Whenever a line in the entries below contains "camera", copy that line.

'''

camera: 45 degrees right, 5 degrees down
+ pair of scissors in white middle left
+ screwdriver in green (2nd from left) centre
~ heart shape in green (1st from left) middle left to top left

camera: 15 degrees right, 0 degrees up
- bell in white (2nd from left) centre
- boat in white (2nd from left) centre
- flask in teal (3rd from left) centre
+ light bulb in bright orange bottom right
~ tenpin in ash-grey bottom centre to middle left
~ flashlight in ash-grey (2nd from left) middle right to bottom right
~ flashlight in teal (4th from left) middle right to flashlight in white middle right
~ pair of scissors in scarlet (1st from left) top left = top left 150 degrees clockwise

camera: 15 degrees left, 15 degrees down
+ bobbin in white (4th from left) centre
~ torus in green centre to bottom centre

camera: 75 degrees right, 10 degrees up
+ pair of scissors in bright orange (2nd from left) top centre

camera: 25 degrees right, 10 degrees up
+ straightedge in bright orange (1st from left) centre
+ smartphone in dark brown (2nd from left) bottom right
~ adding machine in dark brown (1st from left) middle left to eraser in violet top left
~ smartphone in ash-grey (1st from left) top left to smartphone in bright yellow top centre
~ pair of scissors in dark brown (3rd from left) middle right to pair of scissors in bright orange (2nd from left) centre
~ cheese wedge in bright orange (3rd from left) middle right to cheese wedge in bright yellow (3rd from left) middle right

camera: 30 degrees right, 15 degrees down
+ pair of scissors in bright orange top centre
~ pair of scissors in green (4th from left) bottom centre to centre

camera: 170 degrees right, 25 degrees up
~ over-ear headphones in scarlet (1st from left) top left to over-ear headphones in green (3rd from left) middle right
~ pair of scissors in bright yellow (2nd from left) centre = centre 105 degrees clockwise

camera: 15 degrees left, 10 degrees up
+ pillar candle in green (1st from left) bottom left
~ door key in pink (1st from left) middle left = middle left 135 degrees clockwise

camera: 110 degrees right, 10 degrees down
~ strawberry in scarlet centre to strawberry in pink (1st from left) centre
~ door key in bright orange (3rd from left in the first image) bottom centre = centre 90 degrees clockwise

'''

Reply to the exercise =
camera: 45 degrees right, 5 degrees down
camera: 15 degrees right, 0 degrees up
camera: 15 degrees left, 15 degrees down
camera: 75 degrees right, 10 degrees up
camera: 25 degrees right, 10 degrees up
camera: 30 degrees right, 15 degrees down
camera: 170 degrees right, 25 degrees up
camera: 15 degrees left, 10 degrees up
camera: 110 degrees right, 10 degrees down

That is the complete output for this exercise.